_What is expected:_
Before you return the lines below, strip out any images and keep every word as written.

_Information shown:_
== Segment start ==

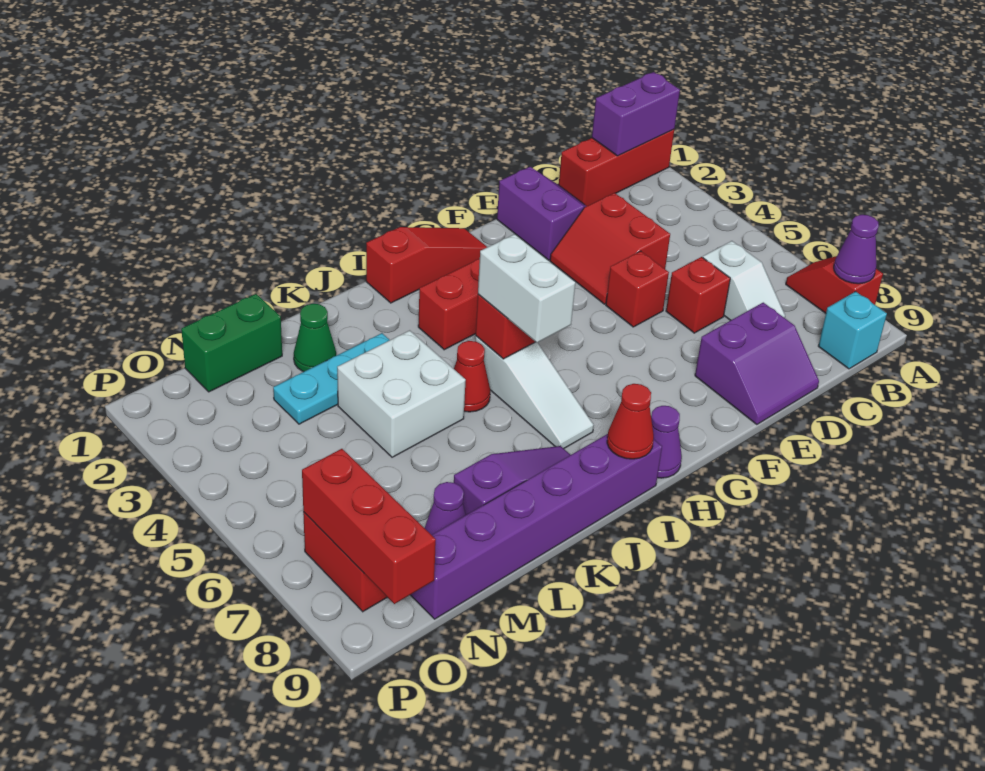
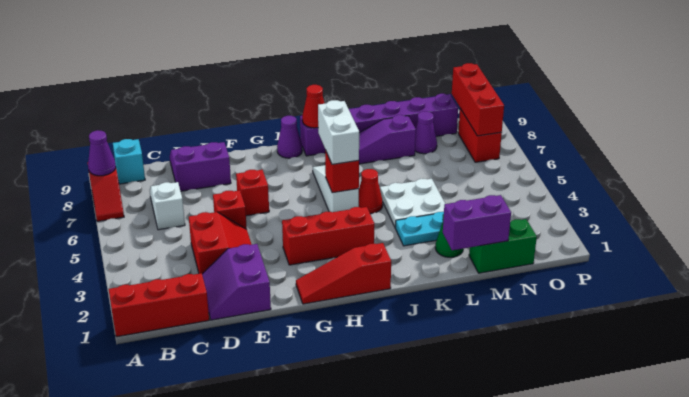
purple brick A1:B1 level 2 -> purple brick L1:M1 level 2
red brick D6 level 1 -> red brick F6 level 1
white brick K4:L5 level 1 -> white plate K4:L5 level 1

== Segment end ==

_Written reply:_
purple brick A1:B1 level 2 -> purple brick L1:M1 level 2
red brick D6 level 1 -> red brick F6 level 1
white brick K4:L5 level 1 -> white plate K4:L5 level 1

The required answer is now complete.